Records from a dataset

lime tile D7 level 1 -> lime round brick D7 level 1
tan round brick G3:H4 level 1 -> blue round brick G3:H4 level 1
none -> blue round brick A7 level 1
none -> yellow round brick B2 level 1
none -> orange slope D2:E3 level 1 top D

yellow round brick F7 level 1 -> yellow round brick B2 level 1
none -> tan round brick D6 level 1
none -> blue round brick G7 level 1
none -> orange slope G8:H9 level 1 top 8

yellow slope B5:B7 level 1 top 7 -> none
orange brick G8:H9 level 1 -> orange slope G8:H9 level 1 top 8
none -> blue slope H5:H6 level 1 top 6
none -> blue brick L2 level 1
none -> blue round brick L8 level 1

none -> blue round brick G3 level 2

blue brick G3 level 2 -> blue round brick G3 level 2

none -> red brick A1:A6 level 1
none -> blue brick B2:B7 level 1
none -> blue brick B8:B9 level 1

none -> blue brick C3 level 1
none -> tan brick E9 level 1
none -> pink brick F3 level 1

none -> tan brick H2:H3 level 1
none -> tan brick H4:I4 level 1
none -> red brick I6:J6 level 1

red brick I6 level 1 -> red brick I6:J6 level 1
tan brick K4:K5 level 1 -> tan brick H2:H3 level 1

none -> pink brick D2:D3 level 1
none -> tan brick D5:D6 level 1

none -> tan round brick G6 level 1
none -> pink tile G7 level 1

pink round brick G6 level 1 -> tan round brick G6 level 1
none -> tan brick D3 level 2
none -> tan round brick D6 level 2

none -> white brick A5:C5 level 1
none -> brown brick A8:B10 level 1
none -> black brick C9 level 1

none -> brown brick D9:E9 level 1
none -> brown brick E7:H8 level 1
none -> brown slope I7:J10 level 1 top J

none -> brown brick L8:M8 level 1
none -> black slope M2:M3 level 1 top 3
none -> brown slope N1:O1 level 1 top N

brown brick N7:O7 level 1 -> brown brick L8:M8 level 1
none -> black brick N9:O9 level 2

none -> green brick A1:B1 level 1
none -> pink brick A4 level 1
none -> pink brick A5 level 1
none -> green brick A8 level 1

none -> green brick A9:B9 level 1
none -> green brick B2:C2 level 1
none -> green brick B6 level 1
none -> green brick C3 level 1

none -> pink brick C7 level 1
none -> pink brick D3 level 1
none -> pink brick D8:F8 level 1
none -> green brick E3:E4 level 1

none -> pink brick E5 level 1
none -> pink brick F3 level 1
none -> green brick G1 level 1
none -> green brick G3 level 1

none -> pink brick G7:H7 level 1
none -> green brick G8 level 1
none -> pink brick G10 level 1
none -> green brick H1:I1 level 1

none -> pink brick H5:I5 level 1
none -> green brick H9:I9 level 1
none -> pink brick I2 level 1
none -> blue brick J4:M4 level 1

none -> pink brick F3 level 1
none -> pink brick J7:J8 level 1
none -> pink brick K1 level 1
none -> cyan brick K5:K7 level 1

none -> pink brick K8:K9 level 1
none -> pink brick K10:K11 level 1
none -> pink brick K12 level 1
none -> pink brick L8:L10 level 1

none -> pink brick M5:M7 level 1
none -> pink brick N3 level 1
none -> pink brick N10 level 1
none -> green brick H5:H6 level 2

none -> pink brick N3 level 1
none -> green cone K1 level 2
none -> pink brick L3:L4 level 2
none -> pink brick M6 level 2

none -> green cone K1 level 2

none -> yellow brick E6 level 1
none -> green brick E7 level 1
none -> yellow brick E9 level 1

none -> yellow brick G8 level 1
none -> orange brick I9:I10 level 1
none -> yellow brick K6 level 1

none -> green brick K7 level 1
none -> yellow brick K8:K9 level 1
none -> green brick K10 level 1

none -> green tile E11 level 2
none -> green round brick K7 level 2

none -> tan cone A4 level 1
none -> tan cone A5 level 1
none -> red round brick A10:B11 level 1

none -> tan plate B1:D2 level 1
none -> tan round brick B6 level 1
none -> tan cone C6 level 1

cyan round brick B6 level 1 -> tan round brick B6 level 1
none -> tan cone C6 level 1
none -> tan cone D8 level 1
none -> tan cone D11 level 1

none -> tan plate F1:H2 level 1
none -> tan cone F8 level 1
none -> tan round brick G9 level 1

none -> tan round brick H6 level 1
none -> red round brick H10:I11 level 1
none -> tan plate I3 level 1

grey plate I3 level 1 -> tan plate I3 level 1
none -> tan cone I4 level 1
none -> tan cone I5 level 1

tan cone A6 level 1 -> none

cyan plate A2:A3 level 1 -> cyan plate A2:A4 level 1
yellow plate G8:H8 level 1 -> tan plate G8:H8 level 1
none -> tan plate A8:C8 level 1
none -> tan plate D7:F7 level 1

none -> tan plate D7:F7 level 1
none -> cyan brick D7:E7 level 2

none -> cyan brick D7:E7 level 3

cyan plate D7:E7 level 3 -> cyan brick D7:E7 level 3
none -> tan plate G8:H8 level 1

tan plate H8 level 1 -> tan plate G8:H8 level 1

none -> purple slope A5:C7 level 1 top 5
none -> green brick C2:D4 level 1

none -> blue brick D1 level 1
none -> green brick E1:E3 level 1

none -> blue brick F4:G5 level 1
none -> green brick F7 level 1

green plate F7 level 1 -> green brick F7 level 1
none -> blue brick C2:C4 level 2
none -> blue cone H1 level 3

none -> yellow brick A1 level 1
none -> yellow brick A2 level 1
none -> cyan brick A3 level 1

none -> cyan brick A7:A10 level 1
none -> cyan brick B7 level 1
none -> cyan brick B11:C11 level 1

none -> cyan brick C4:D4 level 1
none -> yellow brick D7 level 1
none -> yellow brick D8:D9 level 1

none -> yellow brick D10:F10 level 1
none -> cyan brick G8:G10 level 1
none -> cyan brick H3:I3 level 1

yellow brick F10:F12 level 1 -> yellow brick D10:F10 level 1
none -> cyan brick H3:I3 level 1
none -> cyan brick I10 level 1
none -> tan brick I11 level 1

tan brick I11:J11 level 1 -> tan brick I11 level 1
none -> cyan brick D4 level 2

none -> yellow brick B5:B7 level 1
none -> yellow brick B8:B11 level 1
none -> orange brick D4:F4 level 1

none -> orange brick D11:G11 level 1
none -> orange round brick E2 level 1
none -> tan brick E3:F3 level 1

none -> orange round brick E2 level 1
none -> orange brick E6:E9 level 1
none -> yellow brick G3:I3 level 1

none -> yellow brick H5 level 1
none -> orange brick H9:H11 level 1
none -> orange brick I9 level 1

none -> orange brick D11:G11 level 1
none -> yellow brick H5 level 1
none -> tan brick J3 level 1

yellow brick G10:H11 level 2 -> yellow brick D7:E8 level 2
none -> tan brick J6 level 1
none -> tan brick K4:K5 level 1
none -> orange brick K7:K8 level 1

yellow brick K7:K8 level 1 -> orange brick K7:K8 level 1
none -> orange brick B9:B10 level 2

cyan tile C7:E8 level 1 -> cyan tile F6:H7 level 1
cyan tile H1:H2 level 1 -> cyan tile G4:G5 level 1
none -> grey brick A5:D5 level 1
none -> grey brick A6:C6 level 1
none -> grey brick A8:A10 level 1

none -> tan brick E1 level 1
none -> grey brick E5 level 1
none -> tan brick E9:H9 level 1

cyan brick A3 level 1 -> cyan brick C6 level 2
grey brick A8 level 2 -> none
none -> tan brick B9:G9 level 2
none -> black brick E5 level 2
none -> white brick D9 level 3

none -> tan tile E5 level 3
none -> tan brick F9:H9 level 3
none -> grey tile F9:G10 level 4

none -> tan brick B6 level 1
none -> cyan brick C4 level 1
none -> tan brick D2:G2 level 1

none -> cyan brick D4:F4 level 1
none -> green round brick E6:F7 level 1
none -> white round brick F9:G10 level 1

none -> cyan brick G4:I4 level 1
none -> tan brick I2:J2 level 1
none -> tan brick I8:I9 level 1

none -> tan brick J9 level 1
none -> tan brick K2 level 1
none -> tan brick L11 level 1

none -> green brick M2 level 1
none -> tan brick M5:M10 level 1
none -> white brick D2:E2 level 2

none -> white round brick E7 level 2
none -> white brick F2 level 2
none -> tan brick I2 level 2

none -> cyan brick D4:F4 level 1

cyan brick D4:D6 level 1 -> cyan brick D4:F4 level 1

_What you should do_:
What is the number of lines in the records that contain "tile"? Give that number only.

_Exercise output_:
7